### WHAT NEEDS TO BE DONE
Take every line from the data that has the word "board" in it.

### TASK INPUT
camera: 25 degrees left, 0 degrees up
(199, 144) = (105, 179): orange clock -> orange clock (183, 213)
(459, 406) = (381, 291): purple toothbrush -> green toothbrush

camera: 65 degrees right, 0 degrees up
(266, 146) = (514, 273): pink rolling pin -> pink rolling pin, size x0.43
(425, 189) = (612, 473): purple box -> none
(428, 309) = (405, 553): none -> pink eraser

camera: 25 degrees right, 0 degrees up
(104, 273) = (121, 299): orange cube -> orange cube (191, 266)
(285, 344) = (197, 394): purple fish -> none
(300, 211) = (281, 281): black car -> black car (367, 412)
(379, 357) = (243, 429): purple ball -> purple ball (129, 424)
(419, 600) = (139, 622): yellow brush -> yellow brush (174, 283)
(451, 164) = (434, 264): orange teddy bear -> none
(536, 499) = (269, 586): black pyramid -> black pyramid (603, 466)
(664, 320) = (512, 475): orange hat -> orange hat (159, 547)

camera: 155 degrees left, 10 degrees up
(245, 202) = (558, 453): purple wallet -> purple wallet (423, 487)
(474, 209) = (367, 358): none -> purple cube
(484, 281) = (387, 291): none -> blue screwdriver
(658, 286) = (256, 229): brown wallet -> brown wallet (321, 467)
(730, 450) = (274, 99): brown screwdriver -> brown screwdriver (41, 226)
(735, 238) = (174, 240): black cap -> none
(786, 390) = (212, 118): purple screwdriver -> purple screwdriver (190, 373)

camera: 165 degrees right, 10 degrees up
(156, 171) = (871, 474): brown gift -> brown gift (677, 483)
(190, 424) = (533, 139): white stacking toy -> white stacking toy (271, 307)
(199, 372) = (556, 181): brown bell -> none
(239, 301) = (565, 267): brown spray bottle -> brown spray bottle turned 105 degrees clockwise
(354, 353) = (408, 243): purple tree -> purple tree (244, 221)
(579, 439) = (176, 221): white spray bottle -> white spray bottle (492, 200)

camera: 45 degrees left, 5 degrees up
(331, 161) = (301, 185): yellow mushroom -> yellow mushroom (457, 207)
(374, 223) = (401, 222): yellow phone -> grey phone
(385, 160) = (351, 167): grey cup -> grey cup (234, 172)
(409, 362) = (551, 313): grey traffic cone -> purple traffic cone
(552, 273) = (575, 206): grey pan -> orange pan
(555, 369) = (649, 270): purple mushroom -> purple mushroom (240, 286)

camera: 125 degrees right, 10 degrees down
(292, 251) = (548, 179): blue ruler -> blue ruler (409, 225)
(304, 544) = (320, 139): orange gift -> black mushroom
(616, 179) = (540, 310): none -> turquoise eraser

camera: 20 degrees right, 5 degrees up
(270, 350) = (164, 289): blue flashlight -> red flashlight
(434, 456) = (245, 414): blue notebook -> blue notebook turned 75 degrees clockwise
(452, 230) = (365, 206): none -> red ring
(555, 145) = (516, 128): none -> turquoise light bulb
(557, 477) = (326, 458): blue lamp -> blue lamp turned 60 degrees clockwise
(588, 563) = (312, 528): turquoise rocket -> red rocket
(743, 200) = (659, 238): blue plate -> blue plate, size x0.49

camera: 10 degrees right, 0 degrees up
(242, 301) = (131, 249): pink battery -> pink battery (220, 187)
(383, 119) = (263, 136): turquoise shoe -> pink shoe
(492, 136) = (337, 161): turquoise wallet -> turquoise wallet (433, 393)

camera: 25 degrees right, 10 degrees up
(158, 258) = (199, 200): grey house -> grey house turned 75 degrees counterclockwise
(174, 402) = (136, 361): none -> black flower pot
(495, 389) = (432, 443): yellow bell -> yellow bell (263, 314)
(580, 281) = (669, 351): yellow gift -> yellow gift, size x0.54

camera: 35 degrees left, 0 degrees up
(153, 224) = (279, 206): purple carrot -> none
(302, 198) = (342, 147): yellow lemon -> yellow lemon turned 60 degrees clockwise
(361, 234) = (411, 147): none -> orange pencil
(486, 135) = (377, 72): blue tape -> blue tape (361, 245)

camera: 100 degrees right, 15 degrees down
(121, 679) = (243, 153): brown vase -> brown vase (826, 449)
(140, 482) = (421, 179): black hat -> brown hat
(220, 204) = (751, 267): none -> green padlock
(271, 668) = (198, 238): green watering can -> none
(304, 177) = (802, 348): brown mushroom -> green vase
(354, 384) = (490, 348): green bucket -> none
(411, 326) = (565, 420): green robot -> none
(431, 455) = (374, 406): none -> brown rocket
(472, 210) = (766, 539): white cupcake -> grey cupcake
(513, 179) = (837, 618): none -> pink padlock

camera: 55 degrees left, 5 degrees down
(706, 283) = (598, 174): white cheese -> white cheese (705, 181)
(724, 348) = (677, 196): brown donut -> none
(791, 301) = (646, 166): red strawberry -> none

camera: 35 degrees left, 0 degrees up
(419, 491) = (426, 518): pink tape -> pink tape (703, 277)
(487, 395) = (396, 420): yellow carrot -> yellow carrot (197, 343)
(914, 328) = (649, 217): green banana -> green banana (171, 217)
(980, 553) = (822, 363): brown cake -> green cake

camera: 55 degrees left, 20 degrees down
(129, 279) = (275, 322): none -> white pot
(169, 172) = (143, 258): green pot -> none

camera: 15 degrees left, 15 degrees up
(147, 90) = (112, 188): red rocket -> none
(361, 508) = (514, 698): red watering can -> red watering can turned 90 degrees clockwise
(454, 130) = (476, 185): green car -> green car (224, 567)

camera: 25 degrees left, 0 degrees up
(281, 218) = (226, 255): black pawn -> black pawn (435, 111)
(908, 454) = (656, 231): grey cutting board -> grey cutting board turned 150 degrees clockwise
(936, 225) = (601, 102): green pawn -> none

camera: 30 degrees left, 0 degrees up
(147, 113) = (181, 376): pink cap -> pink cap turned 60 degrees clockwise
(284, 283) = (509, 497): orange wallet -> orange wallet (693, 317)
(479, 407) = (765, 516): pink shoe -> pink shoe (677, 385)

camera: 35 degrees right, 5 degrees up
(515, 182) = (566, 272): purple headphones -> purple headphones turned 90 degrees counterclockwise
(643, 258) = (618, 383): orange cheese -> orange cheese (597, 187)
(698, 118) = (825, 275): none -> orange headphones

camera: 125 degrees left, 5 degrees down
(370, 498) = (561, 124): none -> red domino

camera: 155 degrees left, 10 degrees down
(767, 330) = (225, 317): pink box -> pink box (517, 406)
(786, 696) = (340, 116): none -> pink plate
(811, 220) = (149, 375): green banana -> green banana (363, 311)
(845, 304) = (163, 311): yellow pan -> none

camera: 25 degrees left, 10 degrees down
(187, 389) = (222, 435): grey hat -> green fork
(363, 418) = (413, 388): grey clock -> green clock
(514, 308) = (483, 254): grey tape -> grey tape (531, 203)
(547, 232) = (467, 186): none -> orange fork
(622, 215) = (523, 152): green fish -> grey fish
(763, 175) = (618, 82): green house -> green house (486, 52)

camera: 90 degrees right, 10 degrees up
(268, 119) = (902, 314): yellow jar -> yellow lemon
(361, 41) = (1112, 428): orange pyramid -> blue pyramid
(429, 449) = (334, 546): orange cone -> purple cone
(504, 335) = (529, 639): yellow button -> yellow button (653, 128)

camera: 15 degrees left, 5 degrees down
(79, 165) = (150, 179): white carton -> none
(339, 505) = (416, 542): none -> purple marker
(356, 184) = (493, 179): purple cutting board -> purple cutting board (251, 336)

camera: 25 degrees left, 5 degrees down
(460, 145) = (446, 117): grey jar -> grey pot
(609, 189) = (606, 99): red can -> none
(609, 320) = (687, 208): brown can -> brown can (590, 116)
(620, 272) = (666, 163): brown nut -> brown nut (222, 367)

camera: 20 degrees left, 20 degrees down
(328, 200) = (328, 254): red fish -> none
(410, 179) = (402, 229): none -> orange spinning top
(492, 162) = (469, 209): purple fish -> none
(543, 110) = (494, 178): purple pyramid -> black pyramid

### EXERCISE ANSWER
(908, 454) = (656, 231): grey cutting board -> grey cutting board turned 150 degrees clockwise
(356, 184) = (493, 179): purple cutting board -> purple cutting board (251, 336)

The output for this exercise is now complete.